▶ **Your goal**
Lines with the word "Monthly" are the ones wanted. Copy each of them from the entries below.

▶ **Input**
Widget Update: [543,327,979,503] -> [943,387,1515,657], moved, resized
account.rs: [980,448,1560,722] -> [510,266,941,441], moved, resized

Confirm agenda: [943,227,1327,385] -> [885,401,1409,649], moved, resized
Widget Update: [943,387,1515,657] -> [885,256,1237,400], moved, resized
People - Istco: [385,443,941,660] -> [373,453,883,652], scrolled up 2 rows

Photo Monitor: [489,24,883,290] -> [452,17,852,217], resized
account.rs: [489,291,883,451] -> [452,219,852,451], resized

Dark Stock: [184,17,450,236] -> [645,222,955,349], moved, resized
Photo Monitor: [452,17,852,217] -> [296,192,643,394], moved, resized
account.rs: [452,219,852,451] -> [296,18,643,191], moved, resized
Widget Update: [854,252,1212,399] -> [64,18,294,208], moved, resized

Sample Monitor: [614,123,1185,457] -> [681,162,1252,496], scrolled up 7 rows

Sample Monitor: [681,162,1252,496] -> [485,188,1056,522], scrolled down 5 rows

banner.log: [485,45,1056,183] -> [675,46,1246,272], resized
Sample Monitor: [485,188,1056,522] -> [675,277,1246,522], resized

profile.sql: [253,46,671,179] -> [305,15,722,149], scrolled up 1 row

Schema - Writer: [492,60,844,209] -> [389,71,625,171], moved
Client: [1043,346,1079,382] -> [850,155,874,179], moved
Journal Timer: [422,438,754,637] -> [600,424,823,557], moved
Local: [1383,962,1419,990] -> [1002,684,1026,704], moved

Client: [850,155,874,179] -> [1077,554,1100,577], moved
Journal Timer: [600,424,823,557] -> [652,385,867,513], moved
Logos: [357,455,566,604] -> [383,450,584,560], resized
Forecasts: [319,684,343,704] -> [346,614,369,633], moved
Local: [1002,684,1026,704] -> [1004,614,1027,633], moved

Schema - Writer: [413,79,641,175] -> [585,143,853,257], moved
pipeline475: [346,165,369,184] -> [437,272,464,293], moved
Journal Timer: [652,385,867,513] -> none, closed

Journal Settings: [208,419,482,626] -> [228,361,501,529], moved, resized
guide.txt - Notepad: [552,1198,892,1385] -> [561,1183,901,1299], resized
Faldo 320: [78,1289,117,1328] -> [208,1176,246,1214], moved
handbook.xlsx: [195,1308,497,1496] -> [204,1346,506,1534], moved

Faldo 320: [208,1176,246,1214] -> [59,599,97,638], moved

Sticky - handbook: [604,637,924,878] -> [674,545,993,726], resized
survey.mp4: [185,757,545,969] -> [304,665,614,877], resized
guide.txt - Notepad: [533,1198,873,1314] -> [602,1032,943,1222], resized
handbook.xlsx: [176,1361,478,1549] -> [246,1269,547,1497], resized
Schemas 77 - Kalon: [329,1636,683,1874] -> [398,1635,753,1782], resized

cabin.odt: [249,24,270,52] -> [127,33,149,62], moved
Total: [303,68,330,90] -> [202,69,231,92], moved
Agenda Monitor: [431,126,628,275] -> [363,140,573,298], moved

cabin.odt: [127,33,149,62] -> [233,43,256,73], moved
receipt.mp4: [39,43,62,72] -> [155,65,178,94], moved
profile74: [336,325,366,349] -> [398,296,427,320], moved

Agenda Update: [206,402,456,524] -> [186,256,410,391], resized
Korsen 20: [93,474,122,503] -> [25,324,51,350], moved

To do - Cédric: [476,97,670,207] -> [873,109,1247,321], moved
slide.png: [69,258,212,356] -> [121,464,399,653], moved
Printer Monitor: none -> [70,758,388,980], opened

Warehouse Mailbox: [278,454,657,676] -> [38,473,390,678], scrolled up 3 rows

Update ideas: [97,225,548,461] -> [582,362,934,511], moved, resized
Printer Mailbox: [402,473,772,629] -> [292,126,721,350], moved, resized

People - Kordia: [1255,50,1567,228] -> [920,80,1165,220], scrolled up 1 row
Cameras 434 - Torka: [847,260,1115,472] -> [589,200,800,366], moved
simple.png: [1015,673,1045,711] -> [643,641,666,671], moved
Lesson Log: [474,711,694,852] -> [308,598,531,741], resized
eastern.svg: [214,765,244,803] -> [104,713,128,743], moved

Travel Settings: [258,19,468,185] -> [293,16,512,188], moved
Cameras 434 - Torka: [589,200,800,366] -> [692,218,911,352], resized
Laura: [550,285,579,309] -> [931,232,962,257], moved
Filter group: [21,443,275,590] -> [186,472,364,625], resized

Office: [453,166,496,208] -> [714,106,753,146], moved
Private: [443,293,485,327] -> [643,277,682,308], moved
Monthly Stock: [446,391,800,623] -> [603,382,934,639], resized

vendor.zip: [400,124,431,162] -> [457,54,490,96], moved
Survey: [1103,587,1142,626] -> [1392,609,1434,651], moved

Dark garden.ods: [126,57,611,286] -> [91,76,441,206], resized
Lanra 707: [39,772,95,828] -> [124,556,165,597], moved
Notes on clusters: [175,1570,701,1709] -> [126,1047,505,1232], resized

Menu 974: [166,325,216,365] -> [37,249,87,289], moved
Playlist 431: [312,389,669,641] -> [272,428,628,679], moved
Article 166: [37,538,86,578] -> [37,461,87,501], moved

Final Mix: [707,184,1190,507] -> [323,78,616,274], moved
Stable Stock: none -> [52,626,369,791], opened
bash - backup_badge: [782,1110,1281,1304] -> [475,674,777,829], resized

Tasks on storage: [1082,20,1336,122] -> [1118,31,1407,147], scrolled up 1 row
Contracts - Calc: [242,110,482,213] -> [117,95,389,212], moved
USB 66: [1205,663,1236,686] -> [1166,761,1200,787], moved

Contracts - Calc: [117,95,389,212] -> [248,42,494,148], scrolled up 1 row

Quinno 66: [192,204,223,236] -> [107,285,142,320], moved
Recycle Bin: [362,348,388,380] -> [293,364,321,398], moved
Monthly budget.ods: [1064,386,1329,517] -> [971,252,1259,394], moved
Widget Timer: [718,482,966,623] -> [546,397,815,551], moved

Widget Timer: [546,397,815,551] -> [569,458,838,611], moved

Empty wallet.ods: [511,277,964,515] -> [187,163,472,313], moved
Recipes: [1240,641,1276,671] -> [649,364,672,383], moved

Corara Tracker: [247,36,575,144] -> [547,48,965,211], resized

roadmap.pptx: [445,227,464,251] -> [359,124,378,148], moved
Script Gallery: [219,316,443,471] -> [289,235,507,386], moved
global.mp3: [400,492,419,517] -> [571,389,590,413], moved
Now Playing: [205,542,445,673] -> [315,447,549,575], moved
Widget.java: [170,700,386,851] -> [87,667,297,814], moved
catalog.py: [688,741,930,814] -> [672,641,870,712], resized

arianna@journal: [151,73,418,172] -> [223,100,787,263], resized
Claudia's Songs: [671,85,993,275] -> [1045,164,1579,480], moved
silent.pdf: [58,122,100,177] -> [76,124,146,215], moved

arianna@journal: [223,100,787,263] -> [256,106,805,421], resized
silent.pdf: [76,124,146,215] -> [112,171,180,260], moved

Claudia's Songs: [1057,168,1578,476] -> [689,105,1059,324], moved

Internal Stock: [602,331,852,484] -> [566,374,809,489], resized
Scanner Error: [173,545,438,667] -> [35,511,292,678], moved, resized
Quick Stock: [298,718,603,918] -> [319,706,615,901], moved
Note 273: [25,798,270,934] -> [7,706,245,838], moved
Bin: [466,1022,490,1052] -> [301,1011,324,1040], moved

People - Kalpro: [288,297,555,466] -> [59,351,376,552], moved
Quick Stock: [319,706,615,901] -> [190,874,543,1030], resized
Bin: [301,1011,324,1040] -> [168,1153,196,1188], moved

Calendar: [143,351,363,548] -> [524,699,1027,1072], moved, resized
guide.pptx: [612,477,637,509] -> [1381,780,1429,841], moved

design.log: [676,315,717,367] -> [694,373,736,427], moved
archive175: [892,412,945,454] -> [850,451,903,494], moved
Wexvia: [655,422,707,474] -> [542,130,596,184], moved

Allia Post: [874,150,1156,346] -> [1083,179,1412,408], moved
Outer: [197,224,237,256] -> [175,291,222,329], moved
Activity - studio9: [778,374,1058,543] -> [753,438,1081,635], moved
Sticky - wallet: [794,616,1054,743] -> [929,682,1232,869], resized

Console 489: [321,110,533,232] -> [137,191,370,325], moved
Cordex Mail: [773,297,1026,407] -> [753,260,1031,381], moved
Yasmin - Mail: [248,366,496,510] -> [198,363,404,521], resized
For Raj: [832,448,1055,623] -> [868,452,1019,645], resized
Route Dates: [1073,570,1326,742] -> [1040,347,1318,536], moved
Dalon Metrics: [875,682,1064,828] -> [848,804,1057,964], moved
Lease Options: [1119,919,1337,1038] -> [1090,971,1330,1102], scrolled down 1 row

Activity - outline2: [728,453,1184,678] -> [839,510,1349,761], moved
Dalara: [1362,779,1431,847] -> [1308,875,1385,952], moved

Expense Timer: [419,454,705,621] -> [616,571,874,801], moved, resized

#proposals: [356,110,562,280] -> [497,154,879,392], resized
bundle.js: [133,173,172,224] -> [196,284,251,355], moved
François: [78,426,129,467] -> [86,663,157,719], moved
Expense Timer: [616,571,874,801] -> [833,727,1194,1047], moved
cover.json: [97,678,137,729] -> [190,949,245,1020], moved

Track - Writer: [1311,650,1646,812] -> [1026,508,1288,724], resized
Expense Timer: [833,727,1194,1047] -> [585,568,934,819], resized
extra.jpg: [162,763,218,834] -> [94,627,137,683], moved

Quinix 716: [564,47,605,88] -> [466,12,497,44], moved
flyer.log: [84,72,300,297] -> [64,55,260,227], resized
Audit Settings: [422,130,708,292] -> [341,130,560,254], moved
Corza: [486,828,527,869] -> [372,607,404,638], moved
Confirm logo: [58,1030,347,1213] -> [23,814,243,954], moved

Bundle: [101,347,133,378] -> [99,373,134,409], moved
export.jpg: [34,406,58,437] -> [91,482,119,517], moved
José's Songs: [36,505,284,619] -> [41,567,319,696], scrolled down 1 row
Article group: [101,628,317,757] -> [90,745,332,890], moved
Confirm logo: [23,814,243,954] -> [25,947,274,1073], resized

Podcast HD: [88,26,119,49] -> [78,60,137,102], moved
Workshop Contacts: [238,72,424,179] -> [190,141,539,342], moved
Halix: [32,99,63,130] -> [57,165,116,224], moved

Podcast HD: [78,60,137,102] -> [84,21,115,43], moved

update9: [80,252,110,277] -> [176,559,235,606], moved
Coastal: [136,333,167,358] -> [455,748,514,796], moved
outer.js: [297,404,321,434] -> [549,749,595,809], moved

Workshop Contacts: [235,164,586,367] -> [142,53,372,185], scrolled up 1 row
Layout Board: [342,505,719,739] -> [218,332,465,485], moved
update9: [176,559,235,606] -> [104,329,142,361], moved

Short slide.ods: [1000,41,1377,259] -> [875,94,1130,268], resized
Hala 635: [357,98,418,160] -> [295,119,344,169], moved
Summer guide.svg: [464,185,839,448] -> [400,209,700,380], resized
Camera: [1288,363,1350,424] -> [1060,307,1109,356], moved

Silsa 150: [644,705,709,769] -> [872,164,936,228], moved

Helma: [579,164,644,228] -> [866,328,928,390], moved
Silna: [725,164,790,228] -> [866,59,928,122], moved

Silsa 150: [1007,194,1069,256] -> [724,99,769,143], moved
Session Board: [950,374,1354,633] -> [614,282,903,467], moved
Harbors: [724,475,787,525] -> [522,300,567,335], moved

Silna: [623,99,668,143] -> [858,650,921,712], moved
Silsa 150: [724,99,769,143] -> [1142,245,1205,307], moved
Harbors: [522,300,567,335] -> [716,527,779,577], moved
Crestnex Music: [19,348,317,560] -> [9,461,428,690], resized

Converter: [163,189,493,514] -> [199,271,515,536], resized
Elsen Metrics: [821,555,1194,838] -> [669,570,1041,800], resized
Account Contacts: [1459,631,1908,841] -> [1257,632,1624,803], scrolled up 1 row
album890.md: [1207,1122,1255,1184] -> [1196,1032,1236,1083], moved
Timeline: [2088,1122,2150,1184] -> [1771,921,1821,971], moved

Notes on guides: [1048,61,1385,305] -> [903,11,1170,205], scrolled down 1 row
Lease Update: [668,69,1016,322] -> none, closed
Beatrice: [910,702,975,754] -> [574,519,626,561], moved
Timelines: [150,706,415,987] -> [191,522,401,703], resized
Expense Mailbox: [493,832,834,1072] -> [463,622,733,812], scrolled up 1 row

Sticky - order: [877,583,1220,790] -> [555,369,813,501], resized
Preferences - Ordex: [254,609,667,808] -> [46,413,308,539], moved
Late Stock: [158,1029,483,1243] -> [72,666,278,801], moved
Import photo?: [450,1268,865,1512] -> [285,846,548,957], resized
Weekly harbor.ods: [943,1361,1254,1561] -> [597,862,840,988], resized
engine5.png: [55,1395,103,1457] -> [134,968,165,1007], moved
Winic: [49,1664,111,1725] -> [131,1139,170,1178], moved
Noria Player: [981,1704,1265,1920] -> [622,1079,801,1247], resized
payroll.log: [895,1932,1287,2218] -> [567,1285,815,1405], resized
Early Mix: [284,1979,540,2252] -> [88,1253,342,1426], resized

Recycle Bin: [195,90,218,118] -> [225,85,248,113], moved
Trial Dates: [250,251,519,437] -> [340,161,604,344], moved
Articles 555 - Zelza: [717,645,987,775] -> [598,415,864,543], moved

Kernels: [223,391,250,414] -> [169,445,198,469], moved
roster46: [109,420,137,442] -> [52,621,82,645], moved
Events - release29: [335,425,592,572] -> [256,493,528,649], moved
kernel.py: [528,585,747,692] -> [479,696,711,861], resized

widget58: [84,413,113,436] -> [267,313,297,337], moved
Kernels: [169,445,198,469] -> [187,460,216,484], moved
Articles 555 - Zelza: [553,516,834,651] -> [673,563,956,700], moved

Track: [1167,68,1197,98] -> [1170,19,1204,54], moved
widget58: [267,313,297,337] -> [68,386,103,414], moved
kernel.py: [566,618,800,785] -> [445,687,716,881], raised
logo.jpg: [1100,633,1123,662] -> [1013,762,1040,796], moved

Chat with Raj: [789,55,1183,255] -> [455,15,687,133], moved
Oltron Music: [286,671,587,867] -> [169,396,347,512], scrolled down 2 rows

▶ **Exercise result**
Monthly Stock: [446,391,800,623] -> [603,382,934,639], resized
Monthly budget.ods: [1064,386,1329,517] -> [971,252,1259,394], moved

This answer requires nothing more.